[Opening Provided entries section]

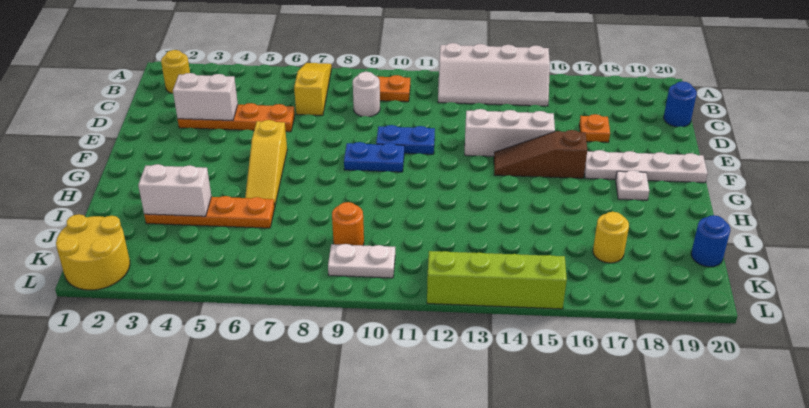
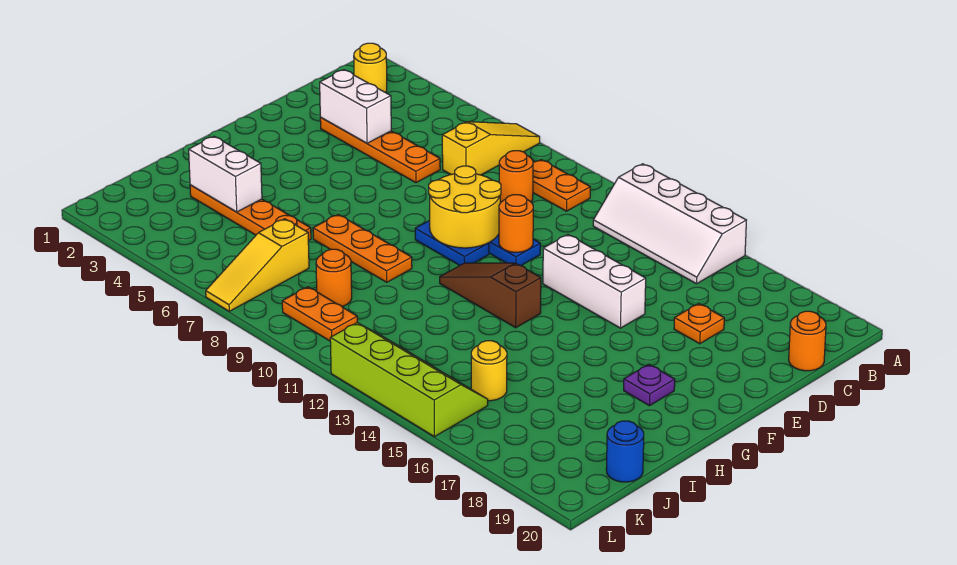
white round brick C9 level 1 -> orange round brick C9 level 1
blue round brick C20 level 1 -> orange round brick C20 level 1
none -> orange round brick E11 level 2
yellow slope F6:H6 level 1 top F -> yellow slope J7:L7 level 1 top J
brown slope F14:F16 level 1 top 16 -> brown slope G11:G13 level 1 top 13
white plate F17:F20 level 1 -> none
white plate G18 level 1 -> purple plate G18 level 1
none -> orange plate H7:H9 level 1
yellow round brick J17 level 1 -> yellow round brick J15 level 1
yellow round brick K1:L2 level 1 -> yellow round brick E9:F10 level 2
white plate K9:K10 level 1 -> orange plate K9:K10 level 1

[Closing Provided entries section]

With "brick" as the word to match, copy each line of the records that has it.

§ **Answer for the task**:
white round brick C9 level 1 -> orange round brick C9 level 1
blue round brick C20 level 1 -> orange round brick C20 level 1
none -> orange round brick E11 level 2
yellow round brick J17 level 1 -> yellow round brick J15 level 1
yellow round brick K1:L2 level 1 -> yellow round brick E9:F10 level 2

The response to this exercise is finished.